Problem requirements » From the entries below, copy exactly the lines from the one that contains "camera: 40 degrees right, 10 degrees up" through the one that contains "(548, 513) = (444, 432): red pear -> pink jar", both included, and only those.
(Extracted records Opens)
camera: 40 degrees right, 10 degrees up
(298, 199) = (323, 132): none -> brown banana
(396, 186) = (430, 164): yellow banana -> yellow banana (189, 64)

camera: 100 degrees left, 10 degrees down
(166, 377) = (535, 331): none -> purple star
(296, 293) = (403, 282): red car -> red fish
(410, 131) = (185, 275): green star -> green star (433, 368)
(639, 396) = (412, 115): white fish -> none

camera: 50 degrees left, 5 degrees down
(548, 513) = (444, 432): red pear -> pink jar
(Extracted records Closes)
(Extracted records Opens)
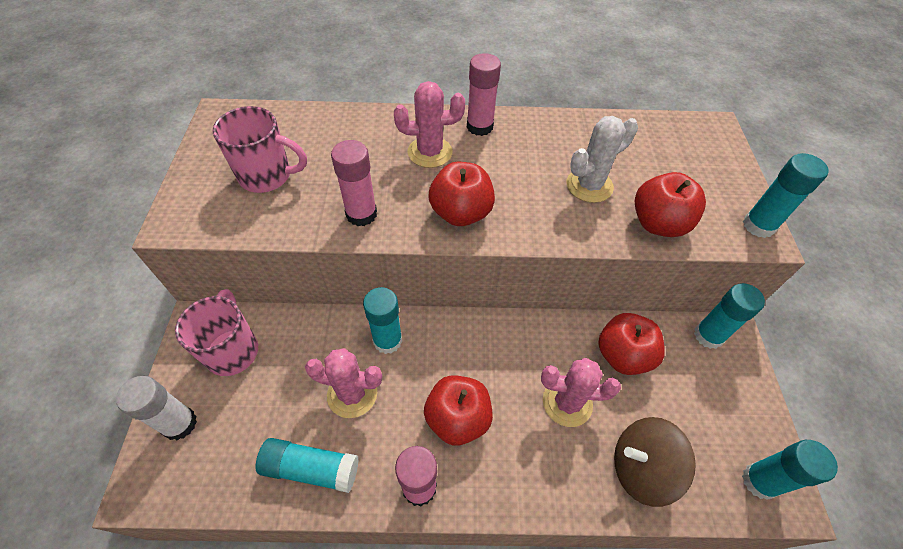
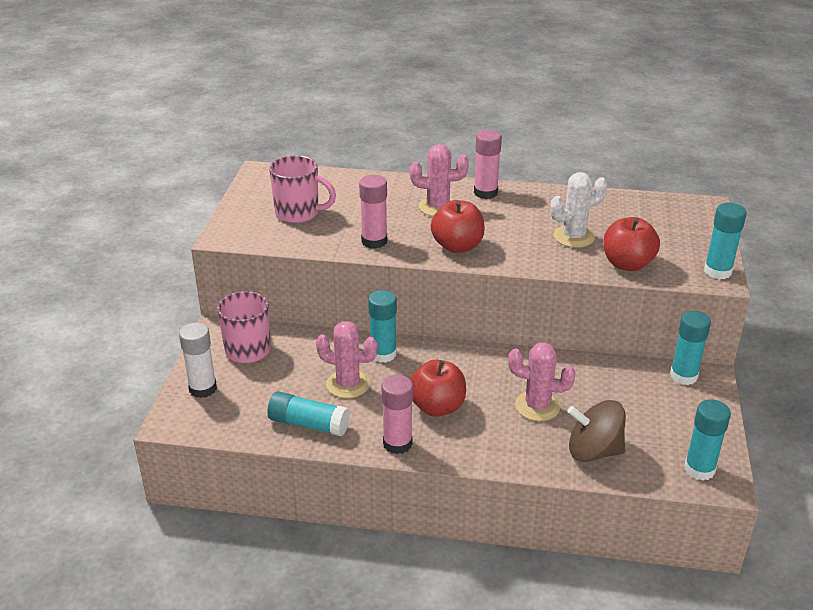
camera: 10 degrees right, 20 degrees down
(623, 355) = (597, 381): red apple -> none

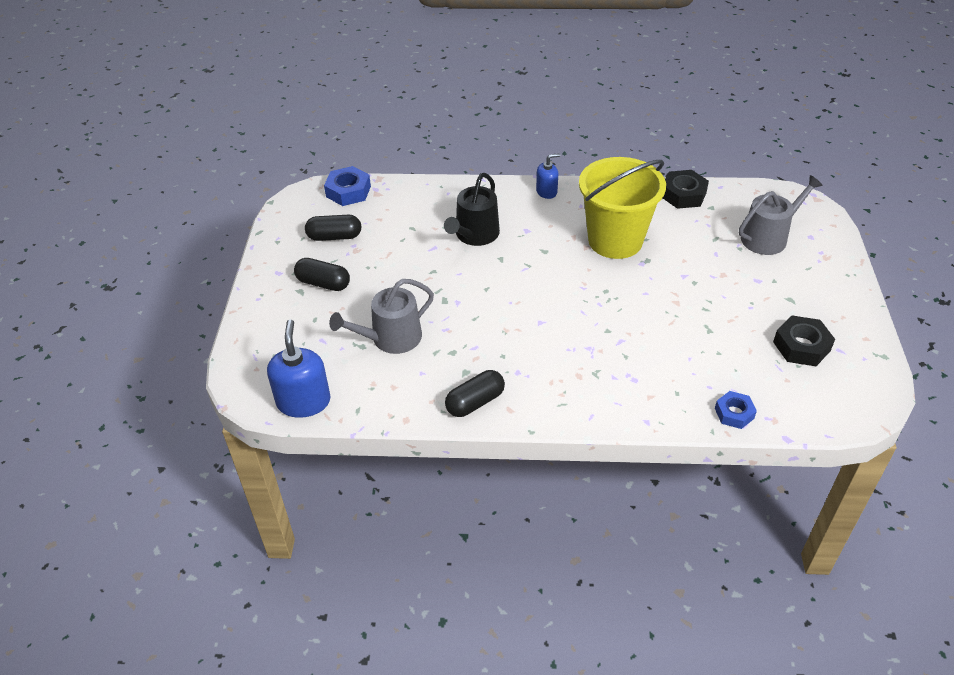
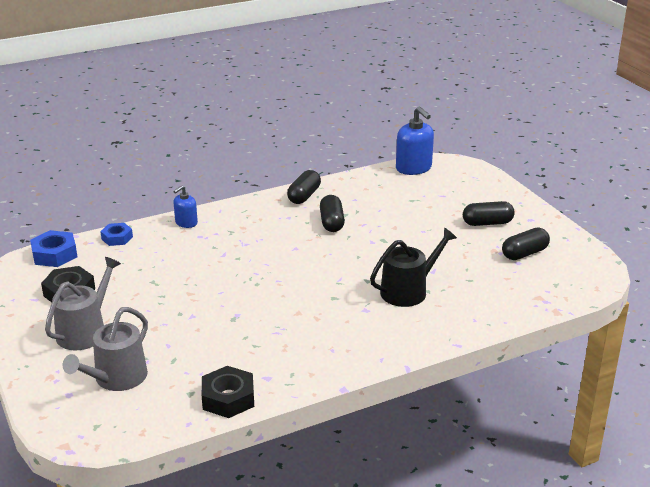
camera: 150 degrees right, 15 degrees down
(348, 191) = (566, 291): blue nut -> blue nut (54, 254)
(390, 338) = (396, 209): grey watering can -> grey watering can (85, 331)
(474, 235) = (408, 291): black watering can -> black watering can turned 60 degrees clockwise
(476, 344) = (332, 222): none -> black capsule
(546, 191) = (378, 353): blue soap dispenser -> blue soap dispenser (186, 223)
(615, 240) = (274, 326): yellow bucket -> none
(Extracted records Closes)
Output »
camera: 40 degrees right, 10 degrees up
(298, 199) = (323, 132): none -> brown banana
(396, 186) = (430, 164): yellow banana -> yellow banana (189, 64)

camera: 100 degrees left, 10 degrees down
(166, 377) = (535, 331): none -> purple star
(296, 293) = (403, 282): red car -> red fish
(410, 131) = (185, 275): green star -> green star (433, 368)
(639, 396) = (412, 115): white fish -> none

camera: 50 degrees left, 5 degrees down
(548, 513) = (444, 432): red pear -> pink jar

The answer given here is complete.